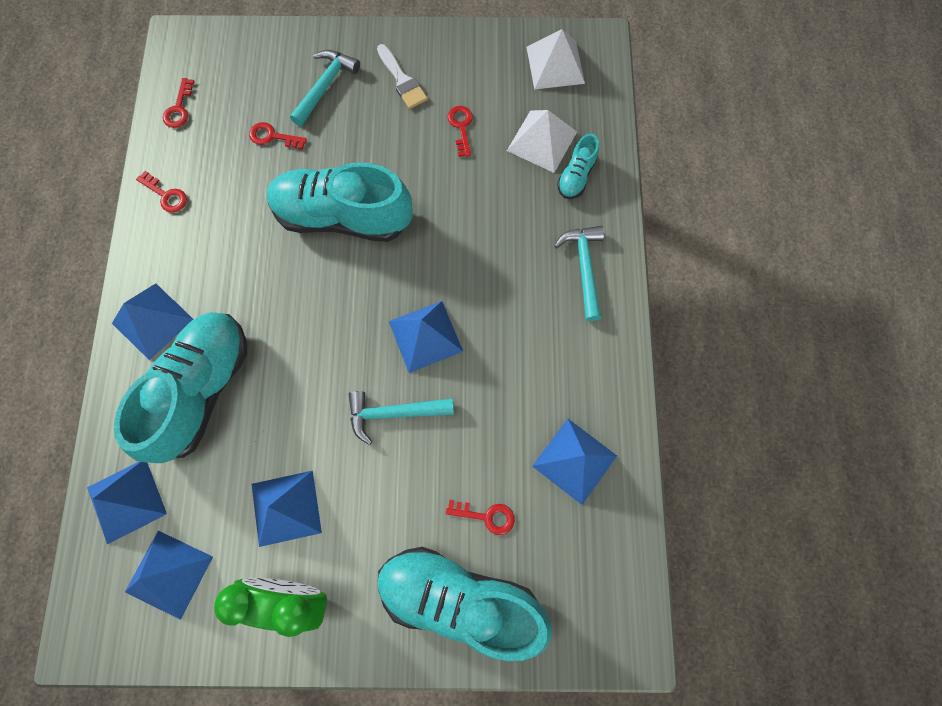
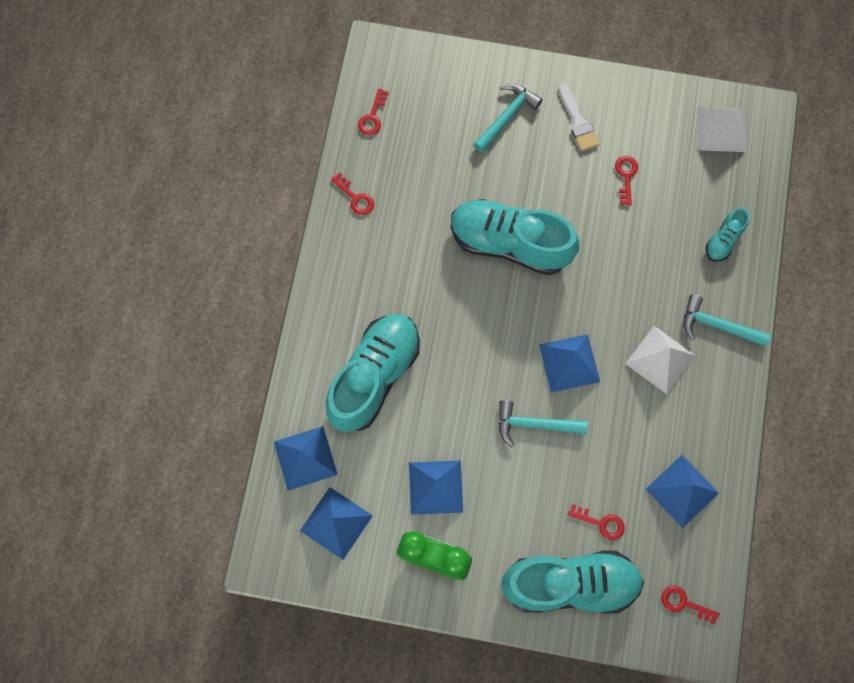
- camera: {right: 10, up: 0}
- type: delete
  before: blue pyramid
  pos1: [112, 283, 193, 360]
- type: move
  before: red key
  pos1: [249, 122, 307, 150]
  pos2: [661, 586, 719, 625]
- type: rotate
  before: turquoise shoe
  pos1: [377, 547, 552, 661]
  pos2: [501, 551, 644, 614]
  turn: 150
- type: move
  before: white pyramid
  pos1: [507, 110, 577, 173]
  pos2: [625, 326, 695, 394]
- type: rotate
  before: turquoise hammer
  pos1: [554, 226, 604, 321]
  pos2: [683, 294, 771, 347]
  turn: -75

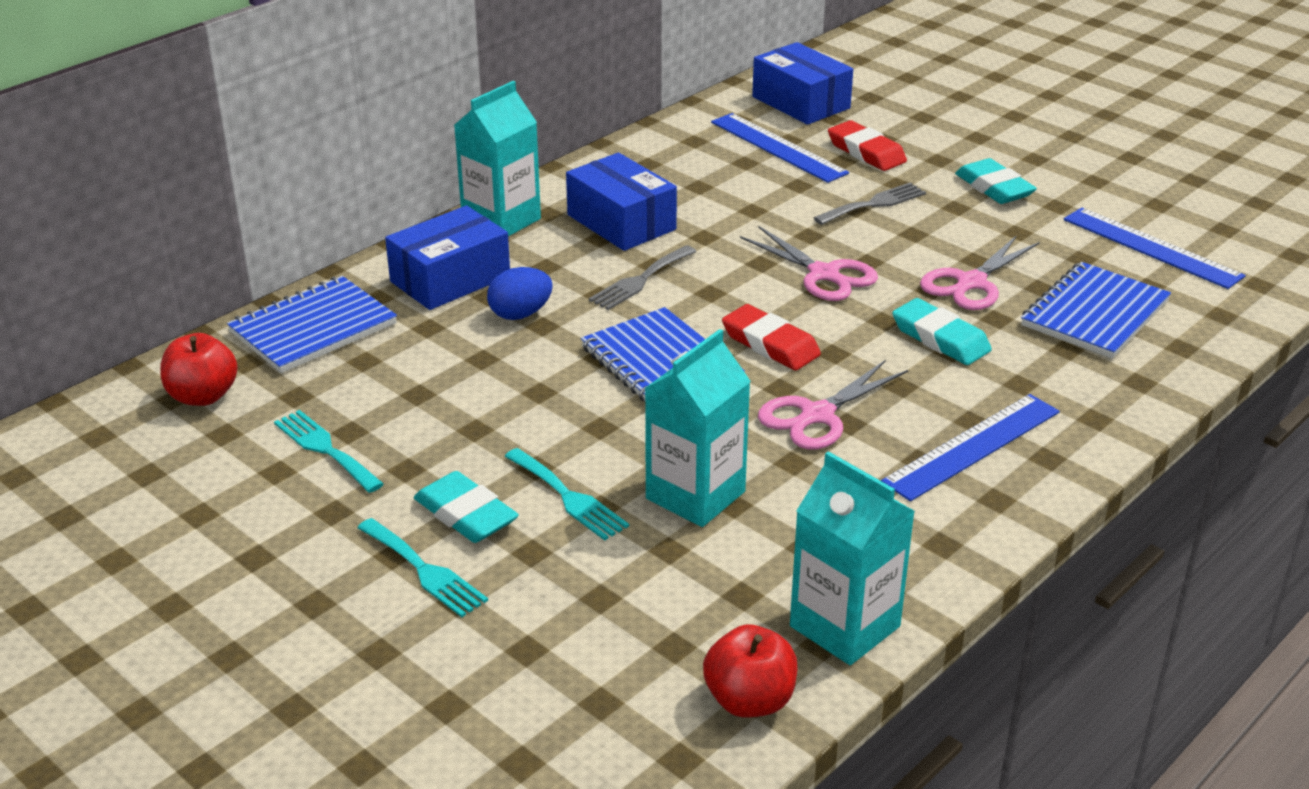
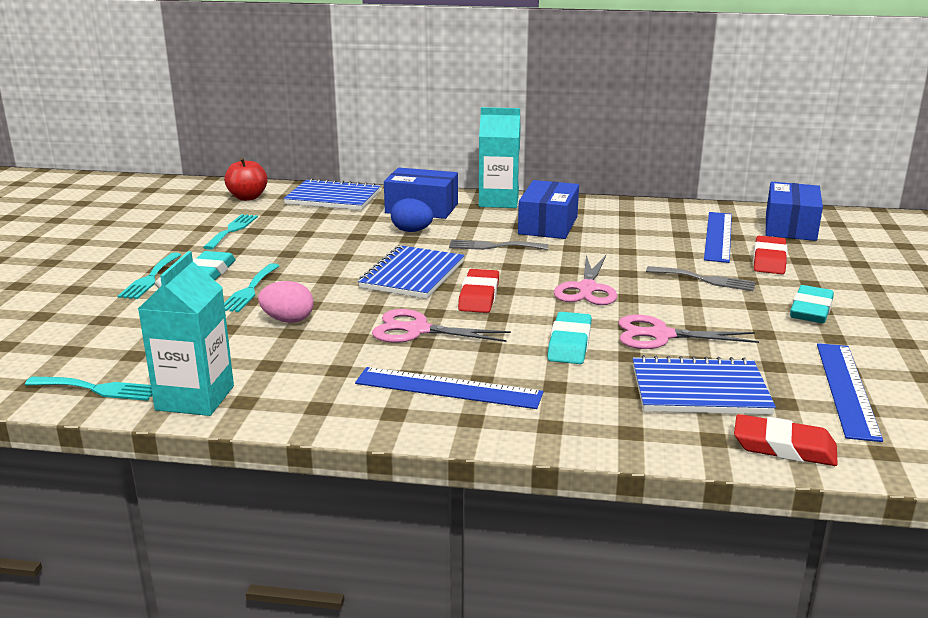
- camera: {right: 55, up: -10}
- type: replace
  before: turquoise carton
  after: pink egg
  pos1: [645, 329, 750, 527]
  pos2: [258, 281, 314, 323]
- type: replace
  before: red apple
  after: turquoise fork
  pos1: [703, 624, 798, 718]
  pos2: [25, 377, 152, 401]
- type: insert
  after: red eraser
  pos2: [734, 414, 838, 466]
....
Work item: Copy all the entries word for word. Omit any pictures.

Written response:
- camera: {right: 10, up: 0}
- type: delete
  before: blue pyramid
  pos1: [112, 283, 193, 360]
- type: move
  before: red key
  pos1: [249, 122, 307, 150]
  pos2: [661, 586, 719, 625]
- type: rotate
  before: turquoise shoe
  pos1: [377, 547, 552, 661]
  pos2: [501, 551, 644, 614]
  turn: 150
- type: move
  before: white pyramid
  pos1: [507, 110, 577, 173]
  pos2: [625, 326, 695, 394]
- type: rotate
  before: turquoise hammer
  pos1: [554, 226, 604, 321]
  pos2: [683, 294, 771, 347]
  turn: -75

- camera: {right: 55, up: -10}
- type: replace
  before: turquoise carton
  after: pink egg
  pos1: [645, 329, 750, 527]
  pos2: [258, 281, 314, 323]
- type: replace
  before: red apple
  after: turquoise fork
  pos1: [703, 624, 798, 718]
  pos2: [25, 377, 152, 401]
- type: insert
  after: red eraser
  pos2: [734, 414, 838, 466]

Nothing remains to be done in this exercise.